- [About this exercise] Please give the number of lines that hold the string "blue" in the listing, without any other words.
Record excerpts section start
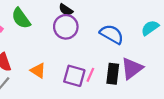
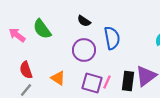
purple circle: (66, 27) -> (84, 50), moved
blue semicircle: (112, 34) -> (112, 38), moved, turned 50

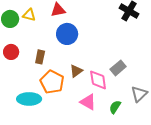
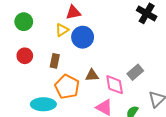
yellow triangle: (29, 15) -> (62, 30), moved, turned -48
brown triangle: (76, 71) -> (92, 75), turned 32

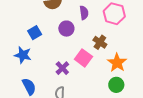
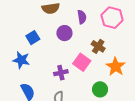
purple cross: (62, 68) -> (61, 73), turned 32
green circle: (116, 85) -> (100, 89), moved

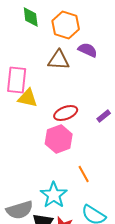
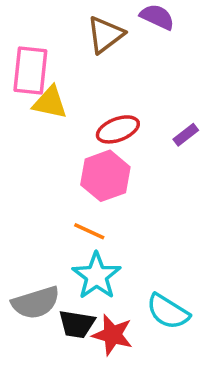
brown triangle: (59, 60) -> (105, 35), turned -40
orange line: (84, 174) -> (89, 231), moved, turned -36

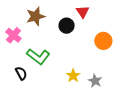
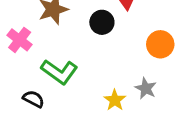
black semicircle: (21, 73) -> (33, 99), turned -32
gray star: (95, 81) -> (146, 88), moved

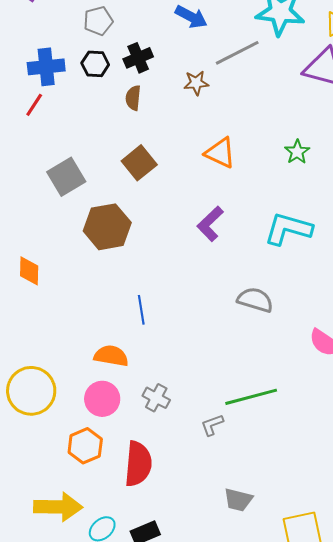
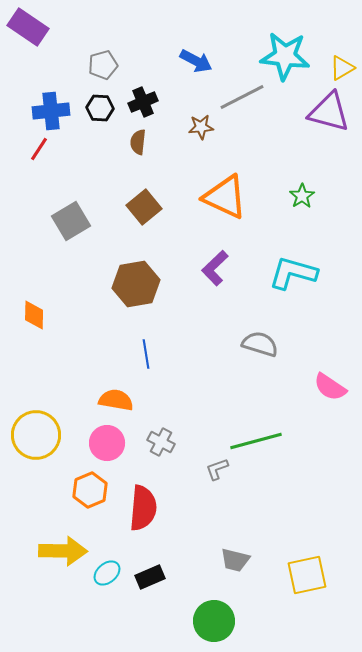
orange triangle: (220, 153) -> (225, 197), size x1.4
brown hexagon: (107, 227) -> (136, 284), moved
gray trapezoid: (238, 500) -> (235, 560), moved

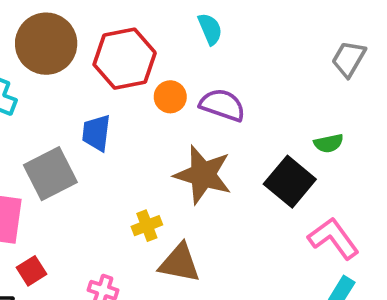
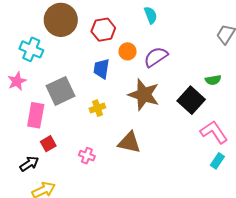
red hexagon: (125, 59) -> (103, 30), size x0.7
purple semicircle: (222, 105) -> (156, 57), turned -55
blue trapezoid: (96, 133) -> (101, 69), moved
yellow cross: (147, 226) -> (97, 108), moved

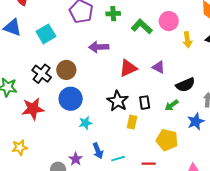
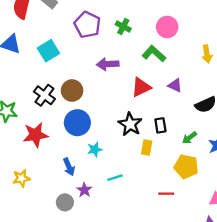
green cross: (113, 14) -> (123, 26), turned 32
pink circle: (169, 21) -> (167, 27), moved
green L-shape: (142, 27) -> (154, 54), moved
green arrow: (172, 105) -> (189, 138), moved
blue arrow: (98, 151) -> (69, 167), moved
cyan line: (118, 159) -> (115, 178), moved

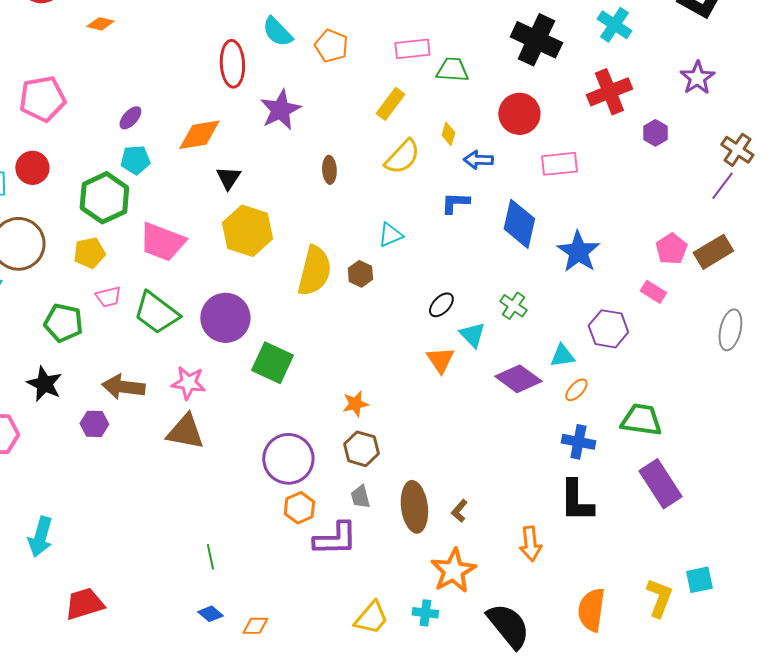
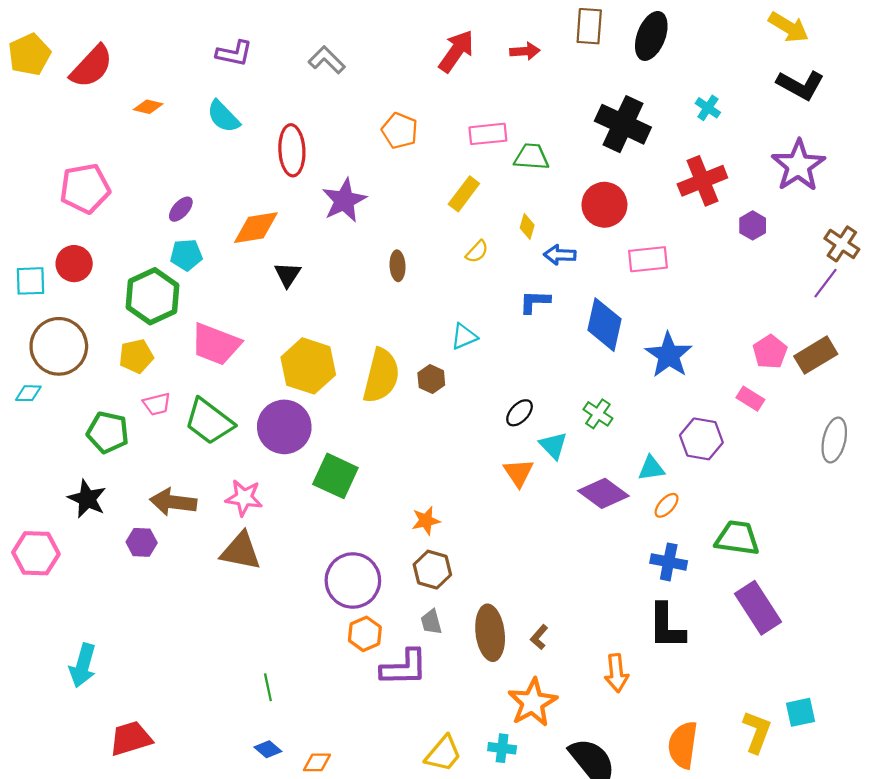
cyan cross: (614, 25) -> (708, 108), size x0.7
cyan semicircle: (277, 32) -> (223, 117), moved
purple star: (697, 78) -> (798, 166), size x1.4
yellow semicircle: (402, 157) -> (477, 252), size x0.6
yellow hexagon: (247, 231) -> (308, 366), moved

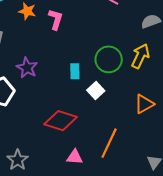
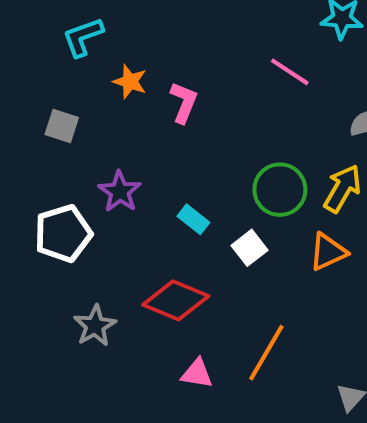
cyan rectangle: (75, 71) -> (193, 219), moved, turned -56
orange triangle: (144, 104) -> (328, 252), moved
gray star: (18, 160) -> (95, 326), moved

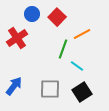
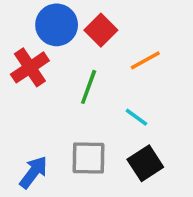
blue circle: (32, 14) -> (57, 25), size x1.5
green line: (63, 49) -> (89, 87), moved
blue arrow: (14, 86) -> (33, 172), moved

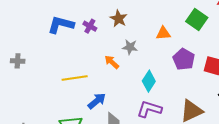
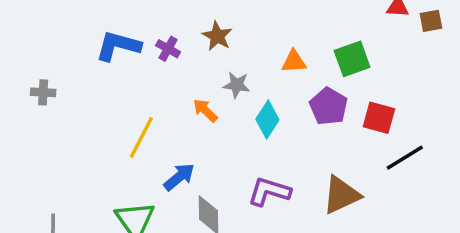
green square: (197, 20) -> (352, 59), moved, turned 35
gray cross: (18, 61) -> (43, 92), moved
yellow line: (75, 78) -> (141, 137), turned -55
cyan diamond: (149, 81) -> (267, 120), moved

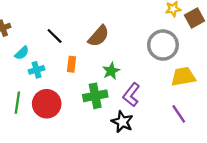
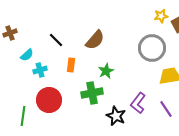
purple L-shape: (131, 95) -> (138, 103), moved
green line: (17, 103) -> (23, 116), moved

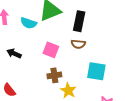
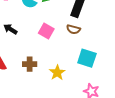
brown cross: (54, 75) -> (30, 64), moved

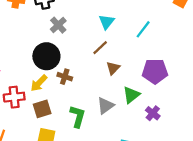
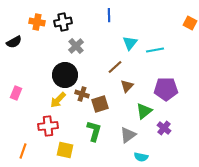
cyan triangle: (107, 22) -> (130, 43), moved
cyan line: (143, 29) -> (155, 50), turned 42
red cross: (14, 97) -> (48, 126), moved
gray triangle: (106, 106) -> (128, 135), moved
brown square: (42, 109) -> (100, 104), moved

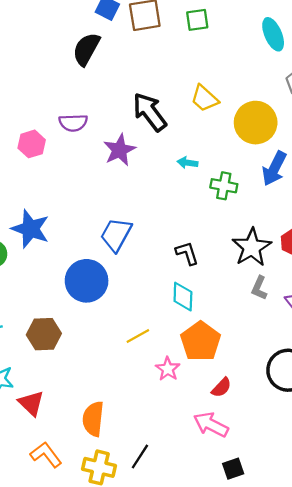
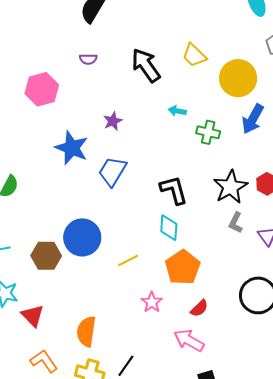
purple semicircle: (73, 123) -> (88, 59), moved, size x0.7
pink hexagon: (32, 144) -> (42, 89), size x1.4
purple star: (120, 150) -> (113, 121), moved, size x0.7
blue star: (30, 229) -> (72, 148), moved
black L-shape: (187, 253) -> (174, 190), size x1.4
blue circle: (87, 281) -> (82, 237), moved
pink star: (168, 369) -> (152, 302), moved

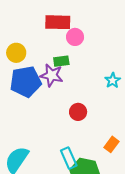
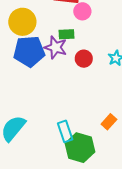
yellow circle: (16, 53) -> (22, 22), size x1.4
red circle: (78, 112) -> (84, 59), moved

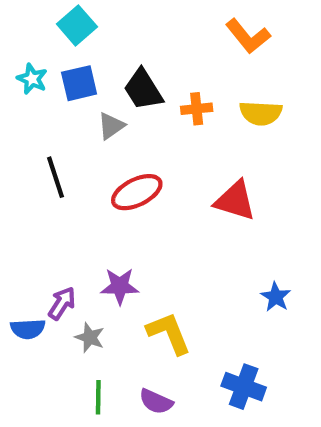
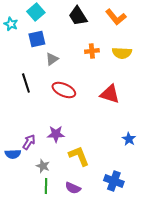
cyan star: (32, 79) -> (11, 24), moved
black trapezoid: (143, 90) -> (78, 16), moved
red ellipse: (137, 192) -> (64, 90), turned 50
gray star: (90, 337) -> (43, 166), moved

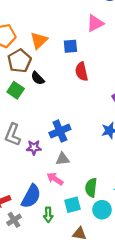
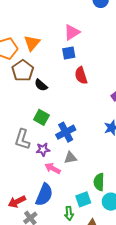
pink triangle: (95, 23) -> (72, 32), moved
orange triangle: (39, 40) -> (32, 43), moved
green square: (16, 90) -> (41, 117), moved
pink arrow: (55, 179) -> (53, 168), moved
green arrow: (48, 215) -> (69, 213), moved

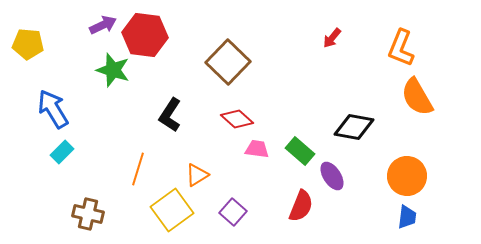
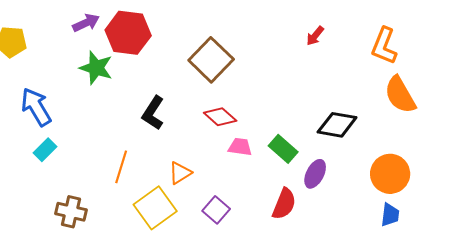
purple ellipse: (332, 176) -> (315, 174), turned 60

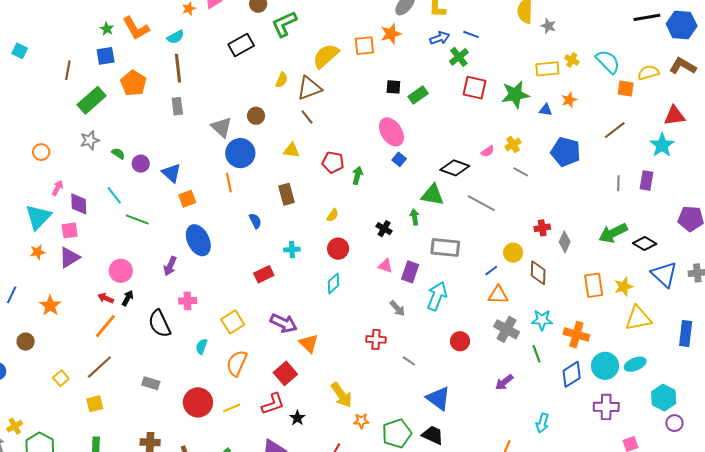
Record excerpts section end
- [Reply] 7